TASK DETAILS:
Wherever the word "green" turns up in a line of the entries, copy that line.

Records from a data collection
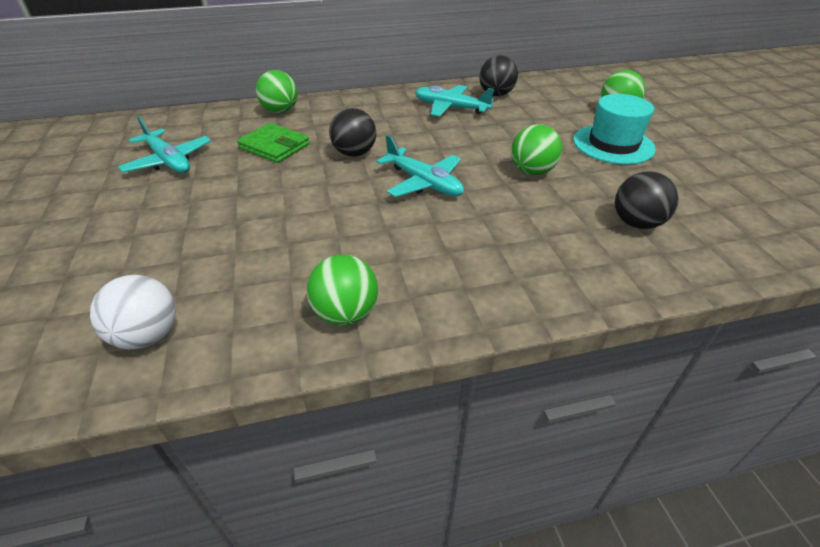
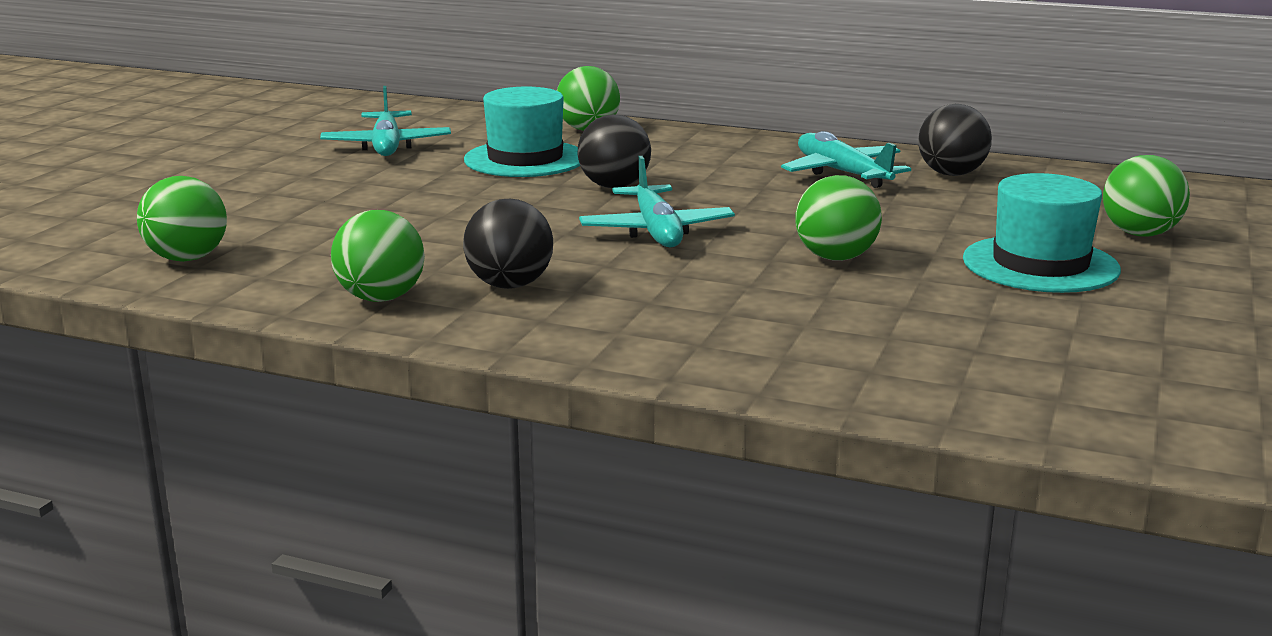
camera: 35 degrees right, 20 degrees down
white ball [90,275,176,349] -> green ball [137,176,227,262]
green wallet [237,123,310,163] -> turquoise hat [464,87,580,177]
black ball [615,171,679,229] -> black ball moved to [463,199,553,289]

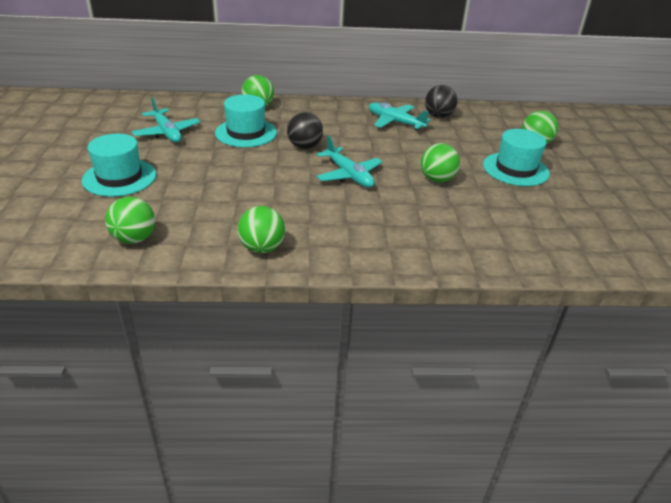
camera: 25 degrees left, 15 degrees up
black ball [463,199,553,289] -> none
none -> turquoise hat [82,134,156,197]

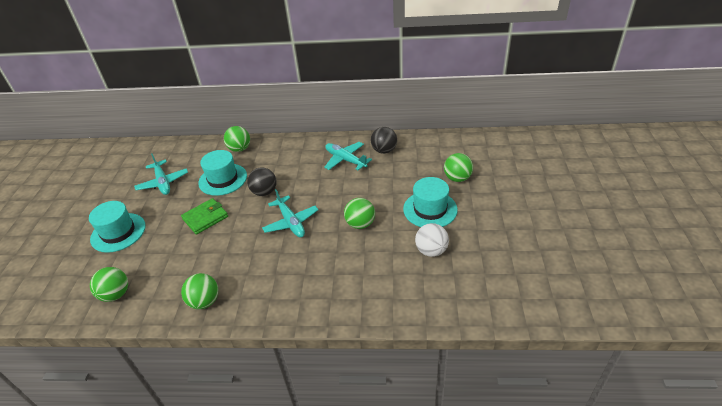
camera: 10 degrees right, 5 degrees up
none -> green wallet [181,198,228,235]
none -> white ball [415,223,449,257]

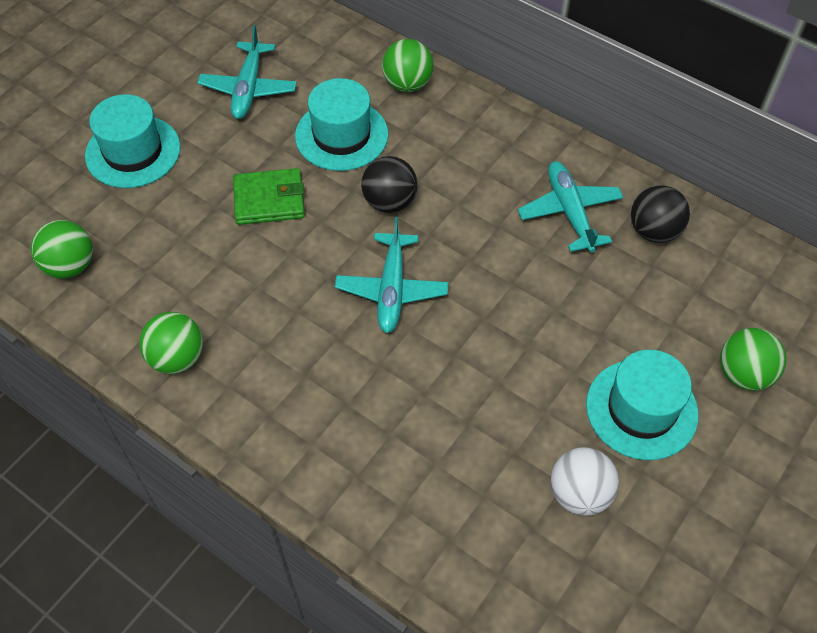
camera: 30 degrees right, 15 degrees up
green ball [344,198,375,229] -> none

SOLUTION FOR THIS EXERCISE:
white ball [90,275,176,349] -> green ball [137,176,227,262]
green wallet [237,123,310,163] -> turquoise hat [464,87,580,177]
none -> green wallet [181,198,228,235]
green ball [344,198,375,229] -> none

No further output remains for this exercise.